→ WORK TO BE COMPLETED
Report how many lines in the listing below include the string "glue", and write nothing more.

→ DATA RECORDS
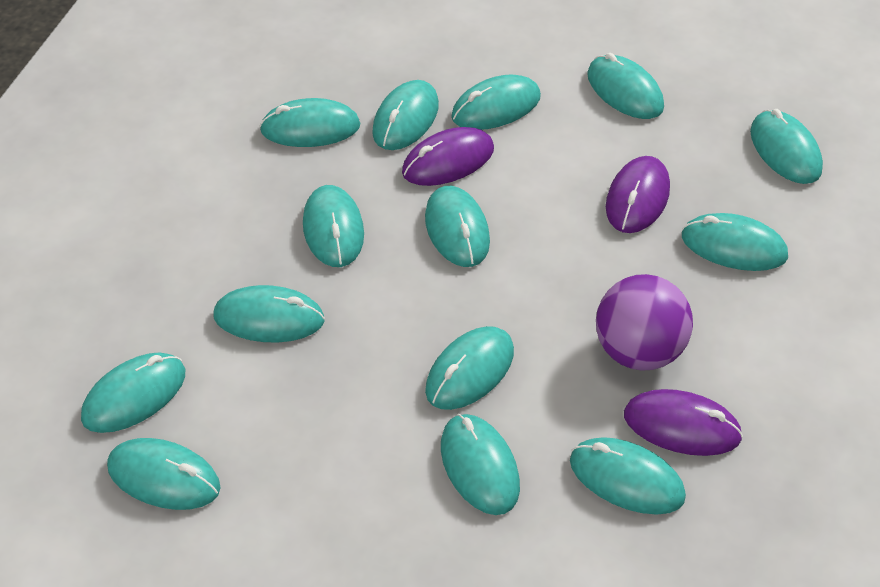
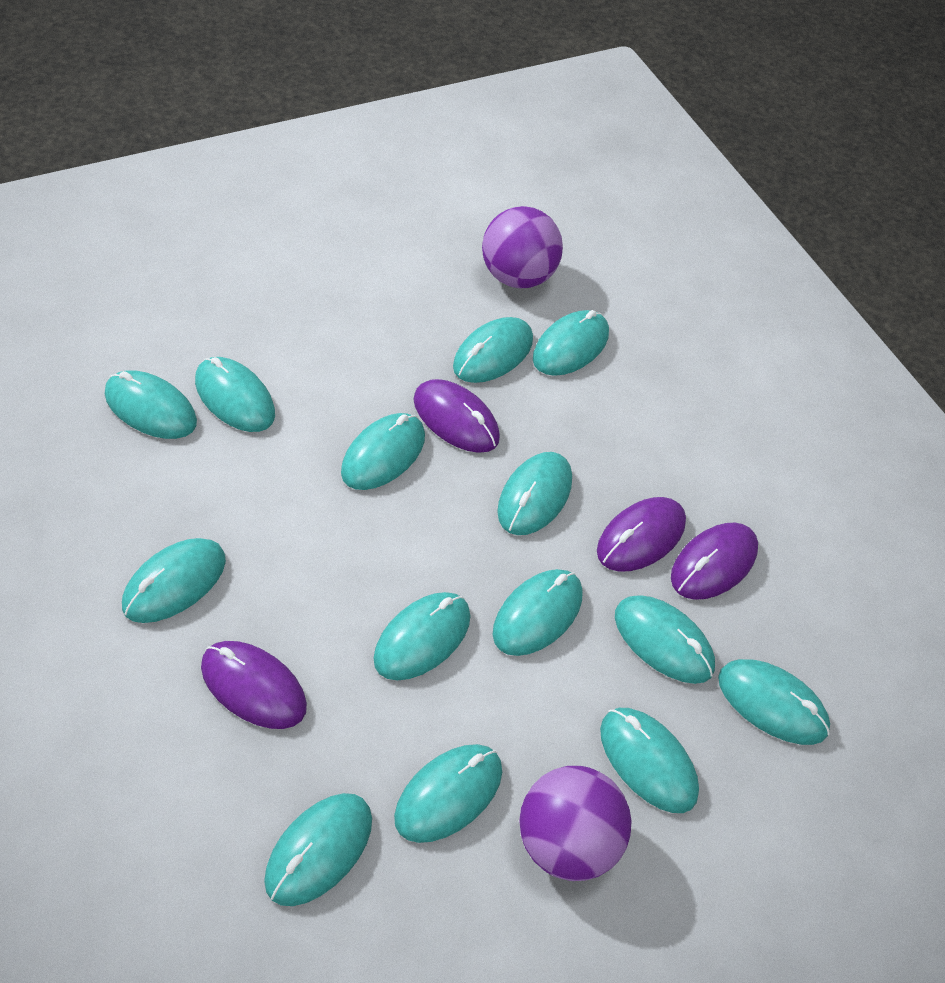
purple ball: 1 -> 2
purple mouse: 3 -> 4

...

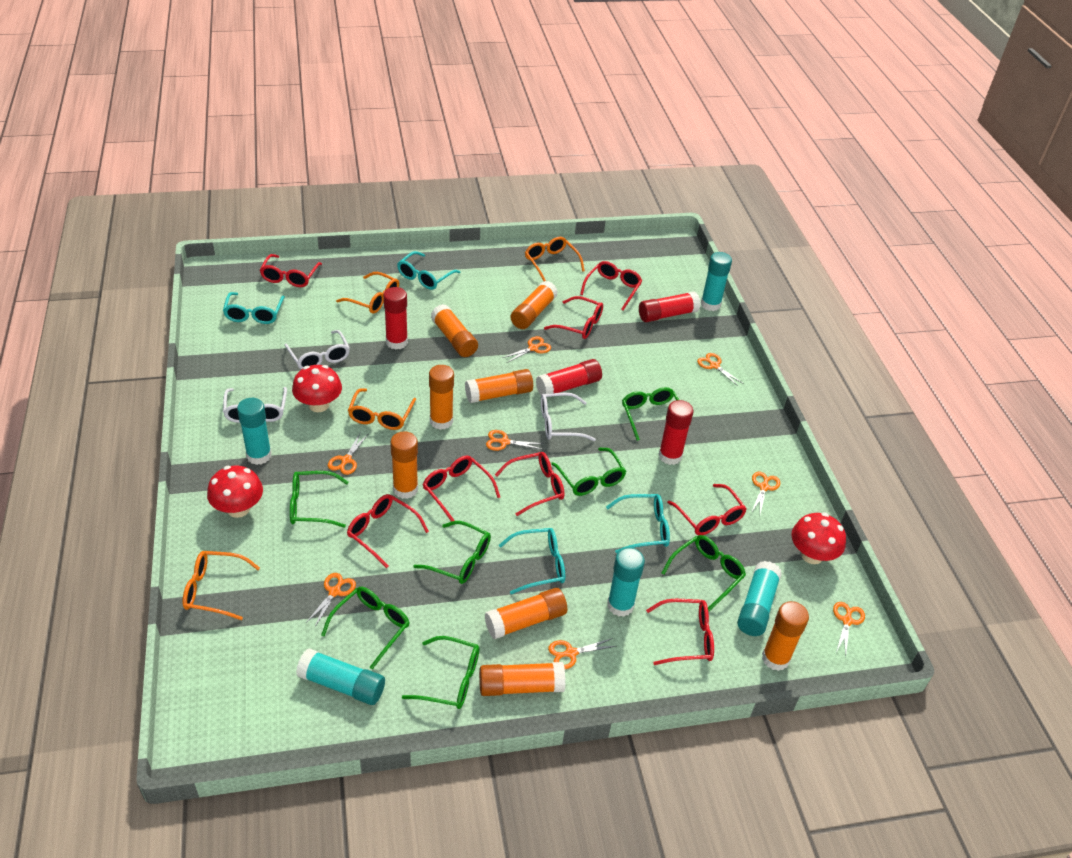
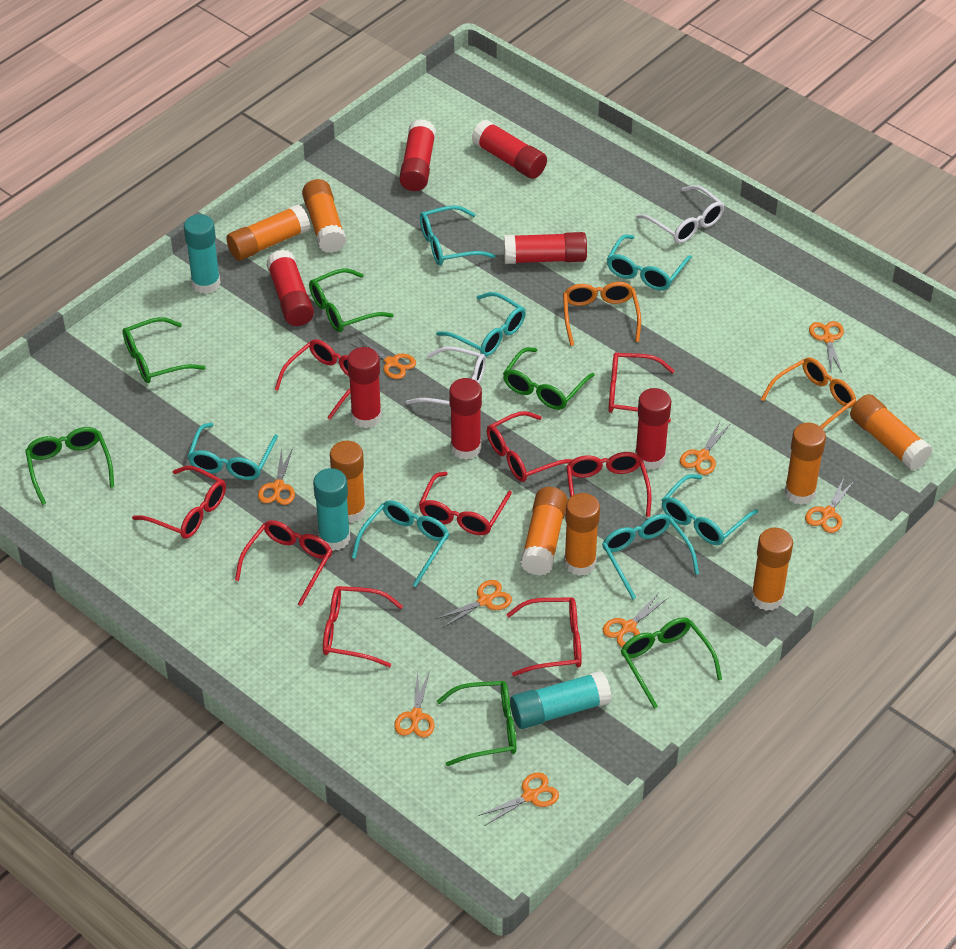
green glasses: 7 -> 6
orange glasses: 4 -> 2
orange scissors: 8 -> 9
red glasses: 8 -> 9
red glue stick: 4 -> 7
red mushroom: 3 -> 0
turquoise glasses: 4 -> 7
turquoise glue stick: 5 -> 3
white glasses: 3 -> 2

→ RESULT BELOW
2